Exercise requirements:
Find the line holding "U3: ATtiny13A -> ATtiny45" in the entries below. Give it again exactly, along with every line after it up to and including the line holding "D1: diode (A AC1, K".

Records supplied:
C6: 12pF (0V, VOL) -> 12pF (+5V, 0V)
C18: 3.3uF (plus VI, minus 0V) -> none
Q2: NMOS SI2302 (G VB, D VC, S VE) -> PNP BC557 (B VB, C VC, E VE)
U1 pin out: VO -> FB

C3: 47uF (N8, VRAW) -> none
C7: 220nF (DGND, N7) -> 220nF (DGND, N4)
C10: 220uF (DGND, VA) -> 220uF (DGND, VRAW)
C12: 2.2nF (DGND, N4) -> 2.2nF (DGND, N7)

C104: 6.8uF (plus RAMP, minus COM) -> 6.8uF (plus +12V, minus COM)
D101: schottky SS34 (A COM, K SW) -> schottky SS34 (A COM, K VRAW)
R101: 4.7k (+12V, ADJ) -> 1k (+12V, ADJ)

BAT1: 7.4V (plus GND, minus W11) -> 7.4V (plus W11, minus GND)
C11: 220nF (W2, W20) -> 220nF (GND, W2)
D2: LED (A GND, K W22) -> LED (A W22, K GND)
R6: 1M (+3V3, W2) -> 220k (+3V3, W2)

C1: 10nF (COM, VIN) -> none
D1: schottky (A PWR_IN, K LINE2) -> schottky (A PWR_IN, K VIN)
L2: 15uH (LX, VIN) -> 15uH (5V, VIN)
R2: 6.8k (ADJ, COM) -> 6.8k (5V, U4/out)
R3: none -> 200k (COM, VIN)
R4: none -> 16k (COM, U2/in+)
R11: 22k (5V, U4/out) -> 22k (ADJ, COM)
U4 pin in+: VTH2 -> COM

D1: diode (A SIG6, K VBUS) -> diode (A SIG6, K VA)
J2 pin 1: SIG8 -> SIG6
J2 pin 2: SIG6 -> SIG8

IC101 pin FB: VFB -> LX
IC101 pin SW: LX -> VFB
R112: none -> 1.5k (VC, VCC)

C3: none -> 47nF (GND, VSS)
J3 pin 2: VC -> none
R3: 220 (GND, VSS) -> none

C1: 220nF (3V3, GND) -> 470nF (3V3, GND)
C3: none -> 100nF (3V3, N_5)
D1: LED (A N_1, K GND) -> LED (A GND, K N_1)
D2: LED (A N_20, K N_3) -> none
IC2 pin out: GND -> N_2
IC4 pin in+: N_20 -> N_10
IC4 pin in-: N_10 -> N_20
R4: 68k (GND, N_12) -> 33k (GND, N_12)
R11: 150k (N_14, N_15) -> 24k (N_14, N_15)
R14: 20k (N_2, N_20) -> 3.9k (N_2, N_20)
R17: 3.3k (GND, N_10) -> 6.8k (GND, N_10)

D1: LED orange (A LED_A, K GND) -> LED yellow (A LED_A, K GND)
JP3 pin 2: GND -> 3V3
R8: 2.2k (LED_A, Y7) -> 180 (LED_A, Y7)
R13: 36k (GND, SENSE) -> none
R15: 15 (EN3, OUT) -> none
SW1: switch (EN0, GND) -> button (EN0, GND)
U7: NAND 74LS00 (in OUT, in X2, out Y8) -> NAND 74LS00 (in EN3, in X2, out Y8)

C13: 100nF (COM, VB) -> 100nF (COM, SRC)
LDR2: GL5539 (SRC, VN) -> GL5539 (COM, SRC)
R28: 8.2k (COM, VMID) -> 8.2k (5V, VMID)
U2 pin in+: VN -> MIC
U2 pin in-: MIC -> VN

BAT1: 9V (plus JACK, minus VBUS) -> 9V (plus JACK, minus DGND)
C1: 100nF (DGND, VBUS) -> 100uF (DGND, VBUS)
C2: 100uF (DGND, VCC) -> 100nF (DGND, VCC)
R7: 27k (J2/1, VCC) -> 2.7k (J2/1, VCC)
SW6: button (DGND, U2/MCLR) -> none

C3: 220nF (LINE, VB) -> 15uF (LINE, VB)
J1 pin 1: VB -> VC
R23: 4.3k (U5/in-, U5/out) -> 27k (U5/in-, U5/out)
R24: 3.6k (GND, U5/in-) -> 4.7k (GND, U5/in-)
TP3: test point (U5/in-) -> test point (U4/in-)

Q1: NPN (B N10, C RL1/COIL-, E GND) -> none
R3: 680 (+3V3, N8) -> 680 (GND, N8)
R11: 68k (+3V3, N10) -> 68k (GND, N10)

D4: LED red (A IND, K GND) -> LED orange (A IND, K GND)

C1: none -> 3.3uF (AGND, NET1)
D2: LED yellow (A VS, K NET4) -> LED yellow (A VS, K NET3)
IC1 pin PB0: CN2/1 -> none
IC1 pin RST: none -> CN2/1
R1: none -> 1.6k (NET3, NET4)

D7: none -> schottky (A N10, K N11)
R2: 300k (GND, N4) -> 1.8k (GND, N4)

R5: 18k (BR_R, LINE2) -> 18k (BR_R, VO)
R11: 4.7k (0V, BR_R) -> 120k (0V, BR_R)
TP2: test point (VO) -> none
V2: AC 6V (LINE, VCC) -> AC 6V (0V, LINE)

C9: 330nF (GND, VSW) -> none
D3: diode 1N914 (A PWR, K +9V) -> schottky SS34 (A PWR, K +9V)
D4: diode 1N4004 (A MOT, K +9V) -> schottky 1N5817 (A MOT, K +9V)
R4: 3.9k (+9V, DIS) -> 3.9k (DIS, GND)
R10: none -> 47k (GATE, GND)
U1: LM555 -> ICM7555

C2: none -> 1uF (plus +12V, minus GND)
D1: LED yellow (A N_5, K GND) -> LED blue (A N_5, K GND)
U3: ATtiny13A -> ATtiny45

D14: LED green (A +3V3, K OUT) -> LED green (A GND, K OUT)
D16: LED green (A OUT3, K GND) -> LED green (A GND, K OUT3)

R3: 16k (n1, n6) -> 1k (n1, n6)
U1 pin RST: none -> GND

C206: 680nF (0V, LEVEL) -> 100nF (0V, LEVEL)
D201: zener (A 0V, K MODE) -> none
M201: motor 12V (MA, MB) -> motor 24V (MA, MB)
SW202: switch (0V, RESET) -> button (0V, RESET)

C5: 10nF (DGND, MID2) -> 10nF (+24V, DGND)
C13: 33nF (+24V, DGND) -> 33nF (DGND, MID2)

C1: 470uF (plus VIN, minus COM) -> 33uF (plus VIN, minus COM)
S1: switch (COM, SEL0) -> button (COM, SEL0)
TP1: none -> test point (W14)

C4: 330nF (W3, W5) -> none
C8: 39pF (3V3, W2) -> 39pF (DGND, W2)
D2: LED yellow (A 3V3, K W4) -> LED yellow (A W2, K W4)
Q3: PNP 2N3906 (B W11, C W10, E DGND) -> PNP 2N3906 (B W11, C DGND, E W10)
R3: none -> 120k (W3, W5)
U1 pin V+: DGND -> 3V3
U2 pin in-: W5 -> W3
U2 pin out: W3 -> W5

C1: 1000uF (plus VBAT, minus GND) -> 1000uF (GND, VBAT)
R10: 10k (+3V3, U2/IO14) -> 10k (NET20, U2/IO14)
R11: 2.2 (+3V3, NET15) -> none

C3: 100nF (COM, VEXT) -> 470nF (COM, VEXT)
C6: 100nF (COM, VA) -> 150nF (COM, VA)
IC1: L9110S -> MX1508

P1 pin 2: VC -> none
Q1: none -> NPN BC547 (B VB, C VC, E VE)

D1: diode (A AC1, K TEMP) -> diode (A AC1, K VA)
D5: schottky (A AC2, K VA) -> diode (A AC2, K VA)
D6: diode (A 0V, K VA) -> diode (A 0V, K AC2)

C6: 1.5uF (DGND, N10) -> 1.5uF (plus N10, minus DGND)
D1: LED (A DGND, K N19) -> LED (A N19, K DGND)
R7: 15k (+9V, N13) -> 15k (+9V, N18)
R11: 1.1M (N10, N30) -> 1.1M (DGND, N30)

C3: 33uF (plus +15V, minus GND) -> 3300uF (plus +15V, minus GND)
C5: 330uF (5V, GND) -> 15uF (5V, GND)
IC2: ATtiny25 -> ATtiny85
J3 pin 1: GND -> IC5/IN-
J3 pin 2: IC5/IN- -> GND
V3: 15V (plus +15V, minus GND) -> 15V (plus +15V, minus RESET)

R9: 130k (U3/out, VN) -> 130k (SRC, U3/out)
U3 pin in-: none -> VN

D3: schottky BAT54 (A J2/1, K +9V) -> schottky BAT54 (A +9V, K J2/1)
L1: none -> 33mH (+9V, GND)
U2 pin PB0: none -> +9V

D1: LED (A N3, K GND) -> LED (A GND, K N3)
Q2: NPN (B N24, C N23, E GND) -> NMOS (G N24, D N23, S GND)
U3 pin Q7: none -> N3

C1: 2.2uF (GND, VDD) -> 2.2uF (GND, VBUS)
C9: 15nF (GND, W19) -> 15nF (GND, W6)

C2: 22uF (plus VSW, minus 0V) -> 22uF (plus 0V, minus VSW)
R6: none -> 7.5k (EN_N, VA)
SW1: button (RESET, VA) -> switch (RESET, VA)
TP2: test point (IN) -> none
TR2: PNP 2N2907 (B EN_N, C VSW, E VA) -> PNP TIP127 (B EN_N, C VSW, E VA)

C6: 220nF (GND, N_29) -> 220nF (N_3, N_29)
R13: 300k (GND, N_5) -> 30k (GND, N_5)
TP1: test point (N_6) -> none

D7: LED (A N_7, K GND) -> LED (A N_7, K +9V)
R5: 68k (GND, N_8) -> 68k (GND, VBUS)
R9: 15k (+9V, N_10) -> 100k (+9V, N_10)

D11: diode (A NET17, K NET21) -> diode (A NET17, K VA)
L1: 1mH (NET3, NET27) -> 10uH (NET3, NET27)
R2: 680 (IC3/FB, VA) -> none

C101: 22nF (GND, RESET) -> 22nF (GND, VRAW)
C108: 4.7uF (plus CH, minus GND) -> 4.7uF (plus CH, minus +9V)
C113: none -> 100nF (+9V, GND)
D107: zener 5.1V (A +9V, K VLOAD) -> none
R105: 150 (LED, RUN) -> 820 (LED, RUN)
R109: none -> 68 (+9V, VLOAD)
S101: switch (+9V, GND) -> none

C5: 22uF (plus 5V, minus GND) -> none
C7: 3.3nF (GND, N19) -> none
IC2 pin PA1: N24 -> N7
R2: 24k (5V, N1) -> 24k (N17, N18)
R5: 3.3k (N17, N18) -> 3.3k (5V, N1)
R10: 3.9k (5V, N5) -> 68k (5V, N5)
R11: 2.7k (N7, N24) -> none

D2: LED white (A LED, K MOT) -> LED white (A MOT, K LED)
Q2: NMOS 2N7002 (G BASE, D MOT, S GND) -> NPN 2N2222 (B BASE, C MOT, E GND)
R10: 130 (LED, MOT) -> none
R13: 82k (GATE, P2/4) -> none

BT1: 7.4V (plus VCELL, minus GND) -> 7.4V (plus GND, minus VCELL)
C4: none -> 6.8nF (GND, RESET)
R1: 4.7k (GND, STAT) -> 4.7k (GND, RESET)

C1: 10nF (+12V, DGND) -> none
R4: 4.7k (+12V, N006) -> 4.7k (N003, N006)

Exercise response:
U3: ATtiny13A -> ATtiny45

D14: LED green (A +3V3, K OUT) -> LED green (A GND, K OUT)
D16: LED green (A OUT3, K GND) -> LED green (A GND, K OUT3)

R3: 16k (n1, n6) -> 1k (n1, n6)
U1 pin RST: none -> GND

C206: 680nF (0V, LEVEL) -> 100nF (0V, LEVEL)
D201: zener (A 0V, K MODE) -> none
M201: motor 12V (MA, MB) -> motor 24V (MA, MB)
SW202: switch (0V, RESET) -> button (0V, RESET)

C5: 10nF (DGND, MID2) -> 10nF (+24V, DGND)
C13: 33nF (+24V, DGND) -> 33nF (DGND, MID2)

C1: 470uF (plus VIN, minus COM) -> 33uF (plus VIN, minus COM)
S1: switch (COM, SEL0) -> button (COM, SEL0)
TP1: none -> test point (W14)

C4: 330nF (W3, W5) -> none
C8: 39pF (3V3, W2) -> 39pF (DGND, W2)
D2: LED yellow (A 3V3, K W4) -> LED yellow (A W2, K W4)
Q3: PNP 2N3906 (B W11, C W10, E DGND) -> PNP 2N3906 (B W11, C DGND, E W10)
R3: none -> 120k (W3, W5)
U1 pin V+: DGND -> 3V3
U2 pin in-: W5 -> W3
U2 pin out: W3 -> W5

C1: 1000uF (plus VBAT, minus GND) -> 1000uF (GND, VBAT)
R10: 10k (+3V3, U2/IO14) -> 10k (NET20, U2/IO14)
R11: 2.2 (+3V3, NET15) -> none

C3: 100nF (COM, VEXT) -> 470nF (COM, VEXT)
C6: 100nF (COM, VA) -> 150nF (COM, VA)
IC1: L9110S -> MX1508

P1 pin 2: VC -> none
Q1: none -> NPN BC547 (B VB, C VC, E VE)

D1: diode (A AC1, K TEMP) -> diode (A AC1, K VA)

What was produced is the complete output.